*AVAILABLE DATA*.
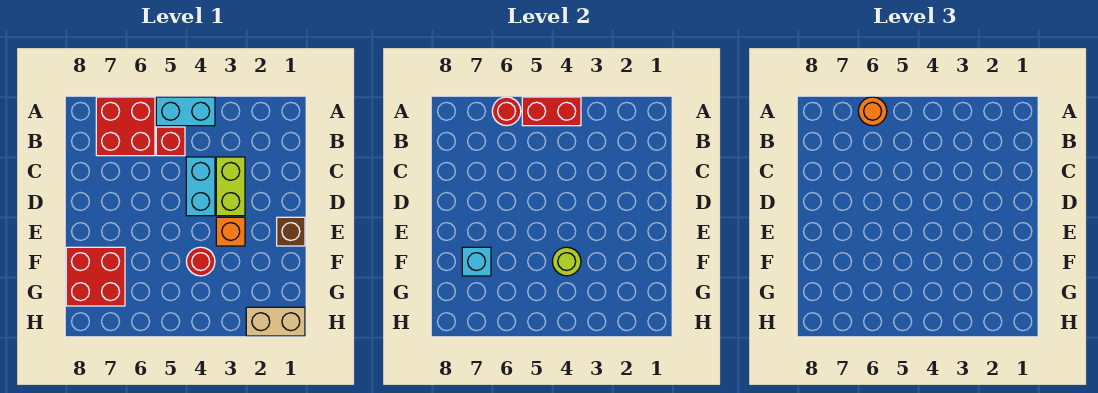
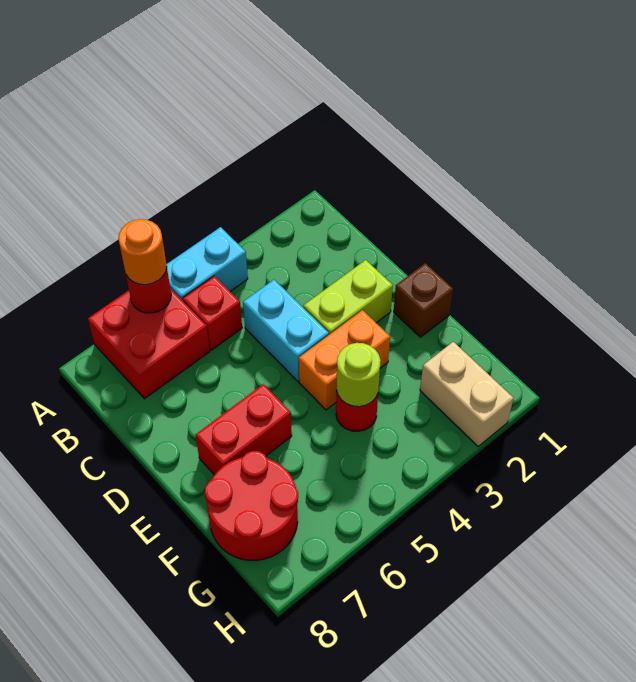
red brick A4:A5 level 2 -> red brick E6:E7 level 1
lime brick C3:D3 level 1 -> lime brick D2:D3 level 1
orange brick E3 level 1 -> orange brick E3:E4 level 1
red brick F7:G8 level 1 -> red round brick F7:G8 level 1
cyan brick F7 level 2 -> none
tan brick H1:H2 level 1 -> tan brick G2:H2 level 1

*WORK INSTRUCTIONS*. Print out all the material above exactly as it appears, omitting the images.

*ANSWER FOR THIS EXERCISE*.
red brick A4:A5 level 2 -> red brick E6:E7 level 1
lime brick C3:D3 level 1 -> lime brick D2:D3 level 1
orange brick E3 level 1 -> orange brick E3:E4 level 1
red brick F7:G8 level 1 -> red round brick F7:G8 level 1
cyan brick F7 level 2 -> none
tan brick H1:H2 level 1 -> tan brick G2:H2 level 1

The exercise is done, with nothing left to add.